Starting at the line that contains "(665, 373) = (627, 313): orange fork -> none", copy every line through the end of the records below exactly as written, leaving out pictures.

Coordinate-based object records
[Start of section]
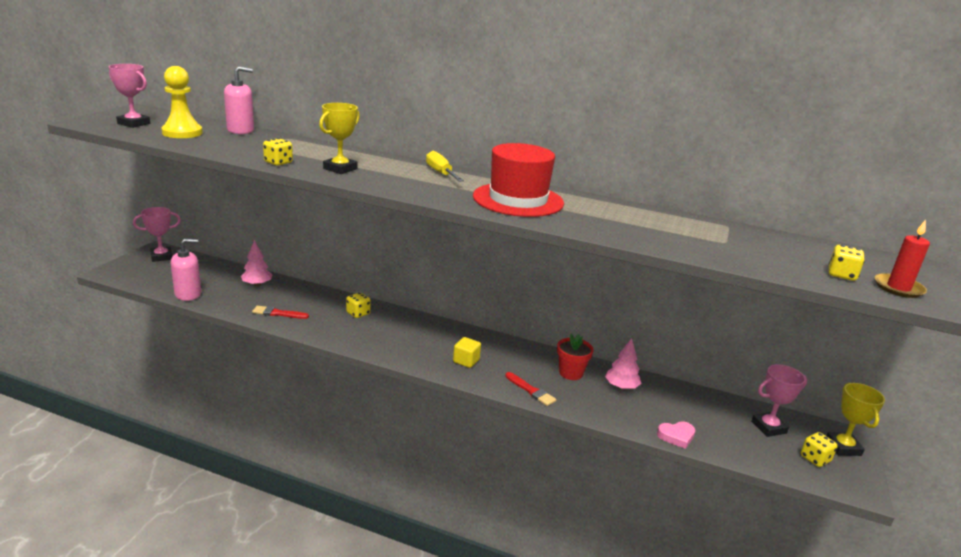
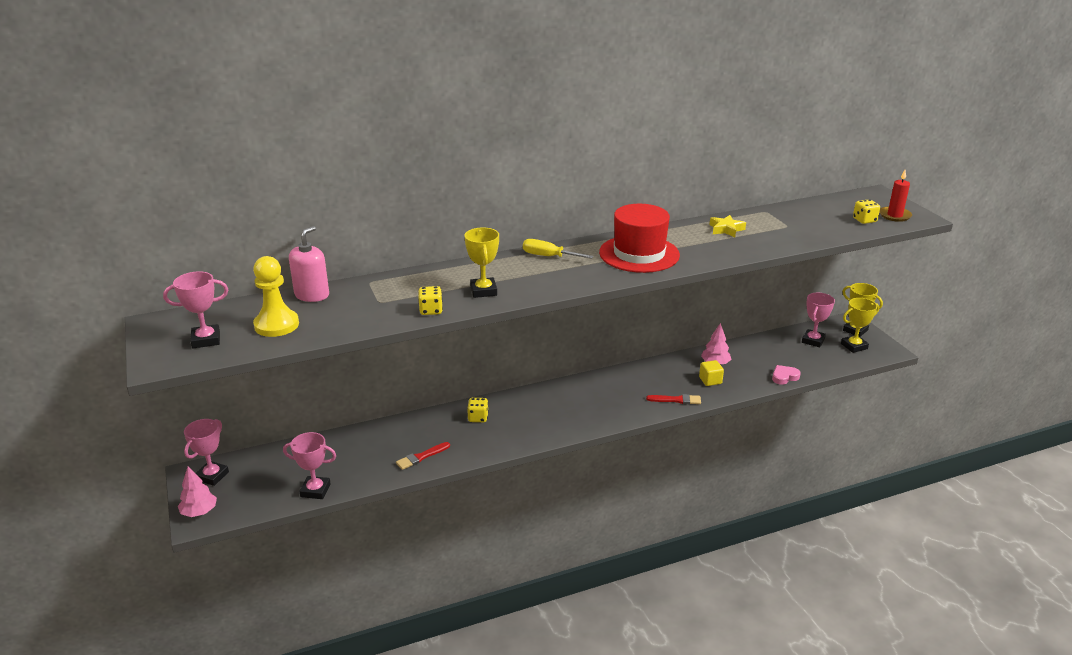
camera: 40 degrees left, 5 degrees up
(188, 294) = (315, 490): pink soap dispenser -> pink trophy
(257, 284) = (354, 445): pink tree -> pink tree (199, 512)
(466, 361) = (609, 405): yellow cube -> yellow cube (710, 380)
(571, 373) = (677, 372): red flower pot -> none
(648, 219) = (726, 229): none -> yellow star
(676, 436) = (784, 377): pink heart -> pink heart turned 150 degrees counterclockwise
(815, 459) = (854, 346): yellow dice -> yellow trophy

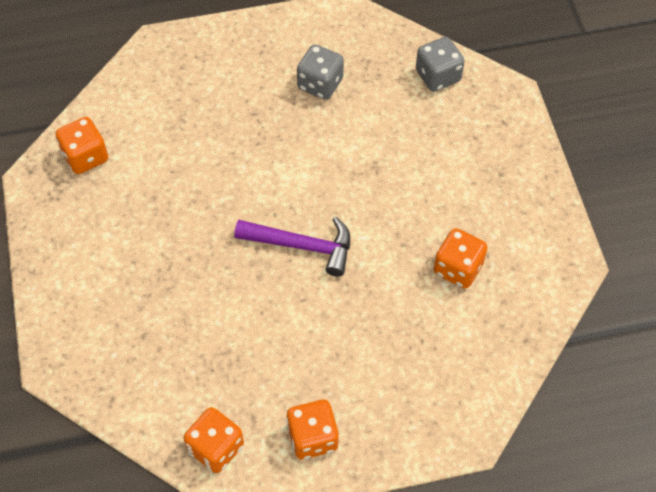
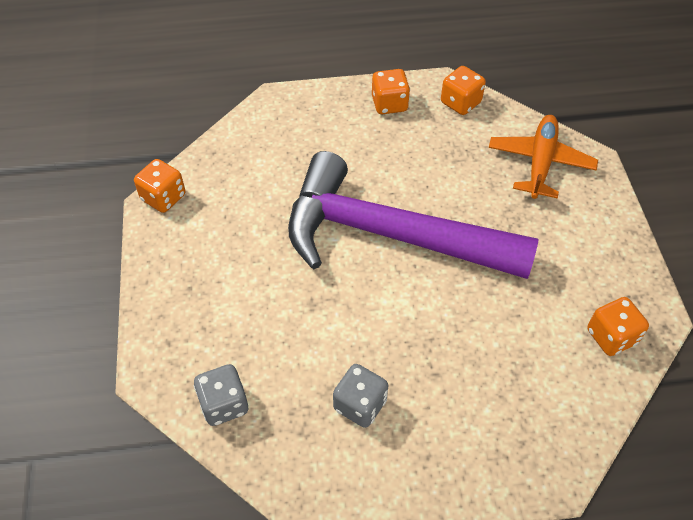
camera: 175 degrees left, 5 degrees down
(122, 356) = (540, 162): none -> orange plane
(302, 246) = (390, 234): purple hammer -> purple hammer, size x2.28
(458, 268) = (254, 207): orange dice -> orange dice (163, 197)

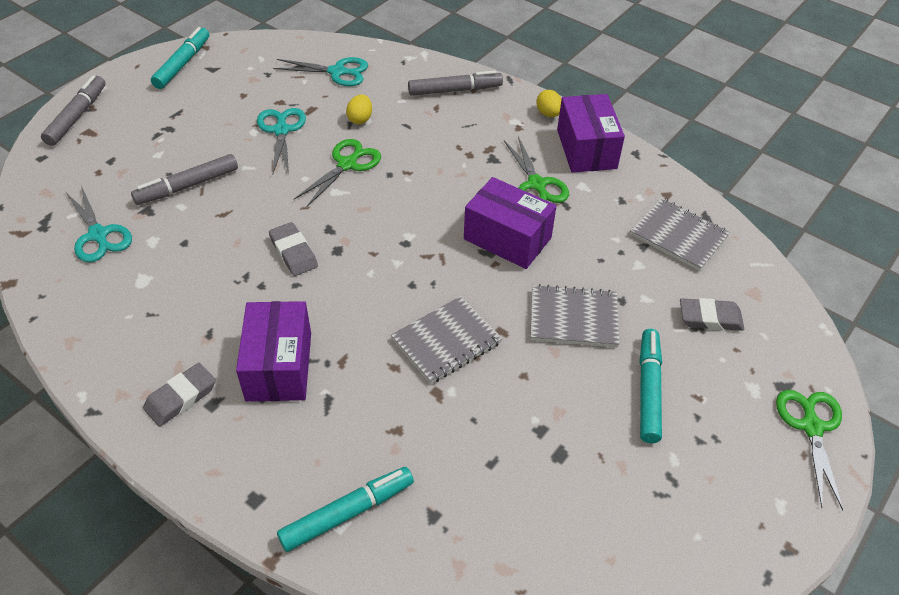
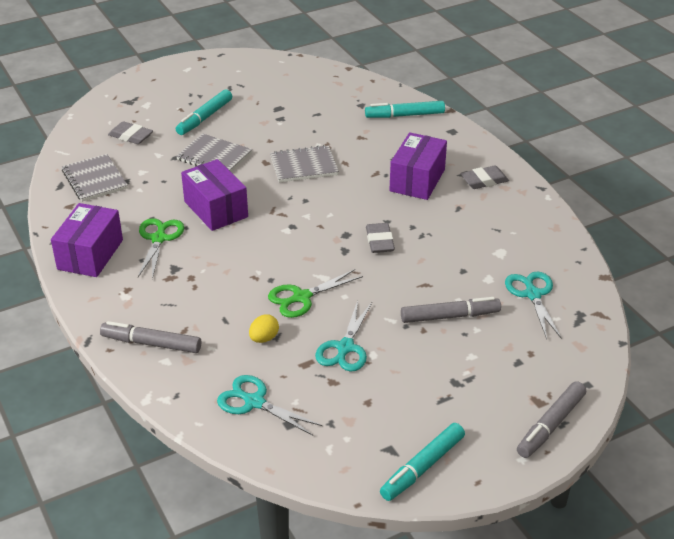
camera: 155 degrees left, 10 degrees down
(548, 114) = (88, 294): yellow egg -> none
(811, 427) = (136, 85): green scissors -> none

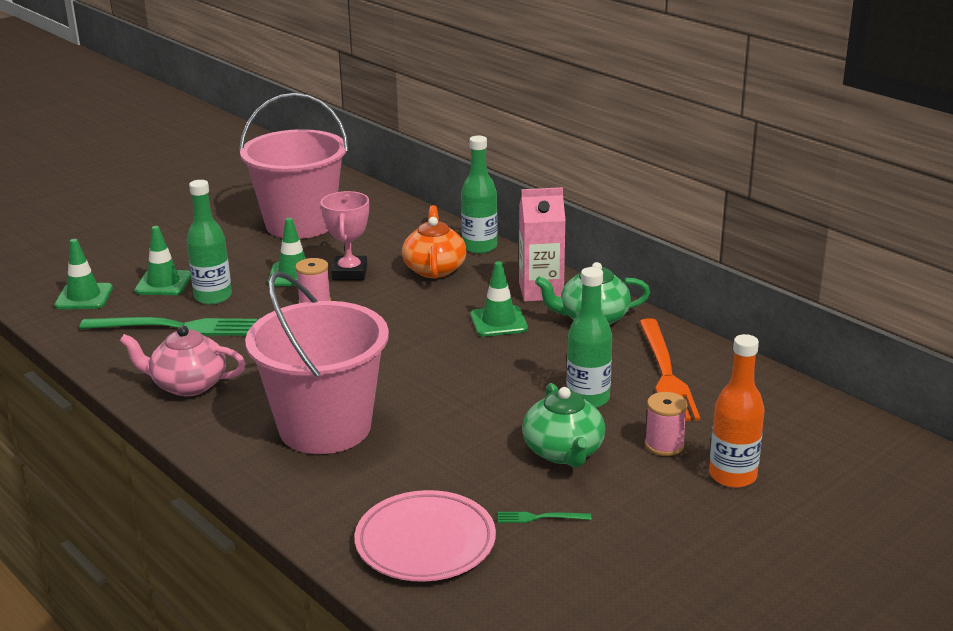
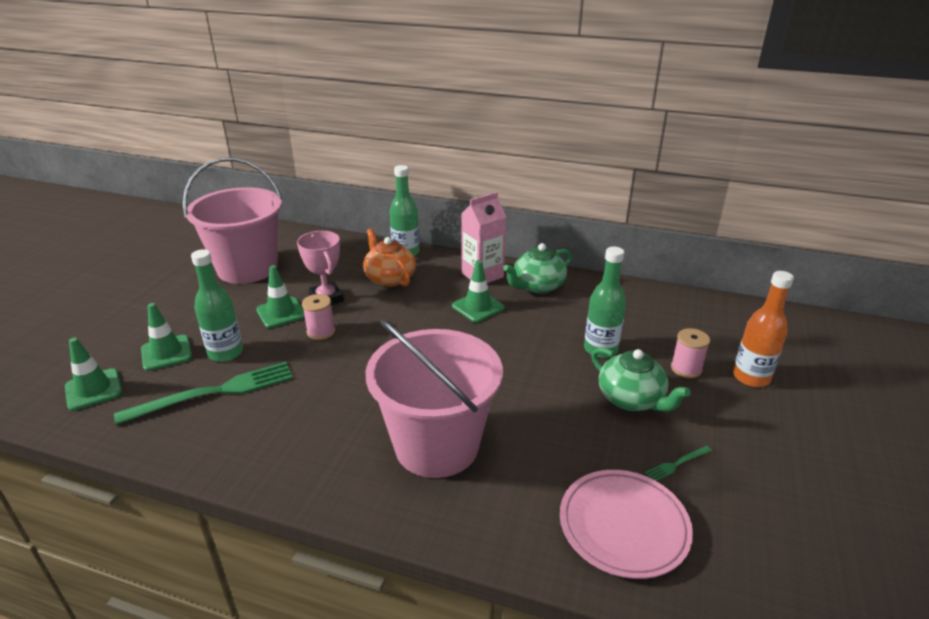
camera: 30 degrees left, 5 degrees up
(188, 385) = (275, 447): pink teapot -> none
(665, 373) = (627, 313): orange fork -> none

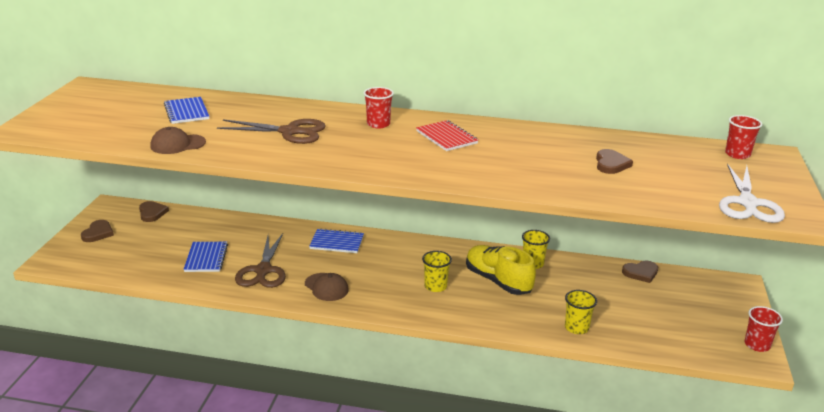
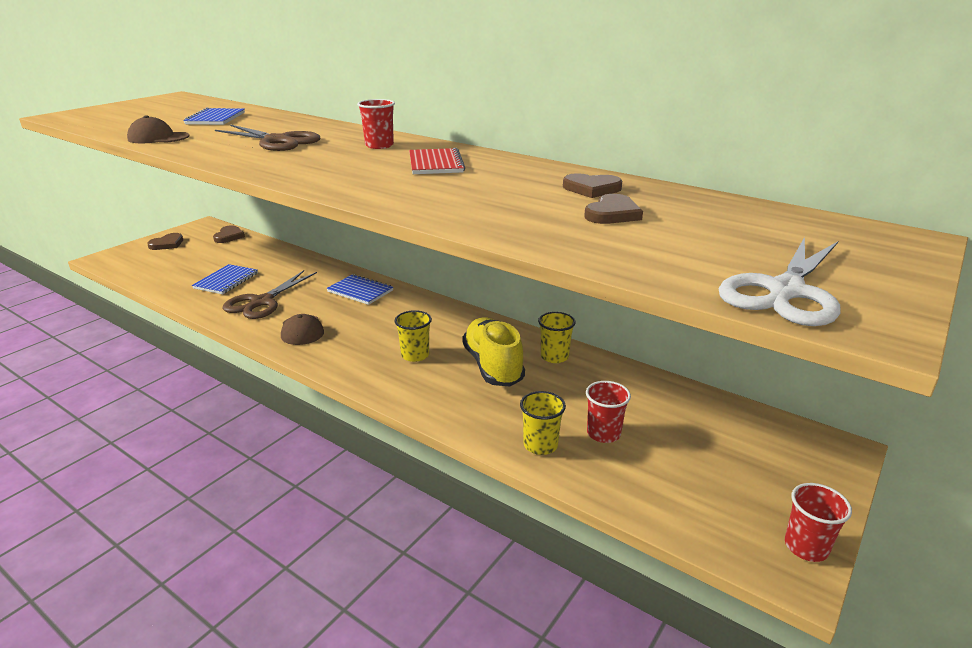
camera: 25 degrees right, 0 degrees up
(641, 273) = (692, 399): brown heart -> brown heart (591, 189)
(737, 154) = (839, 230): red cup -> red cup (603, 433)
[End of section]
» **Solution to the problem**:
(665, 373) = (627, 313): orange fork -> none

camera: 25 degrees right, 0 degrees up
(641, 273) = (692, 399): brown heart -> brown heart (591, 189)
(737, 154) = (839, 230): red cup -> red cup (603, 433)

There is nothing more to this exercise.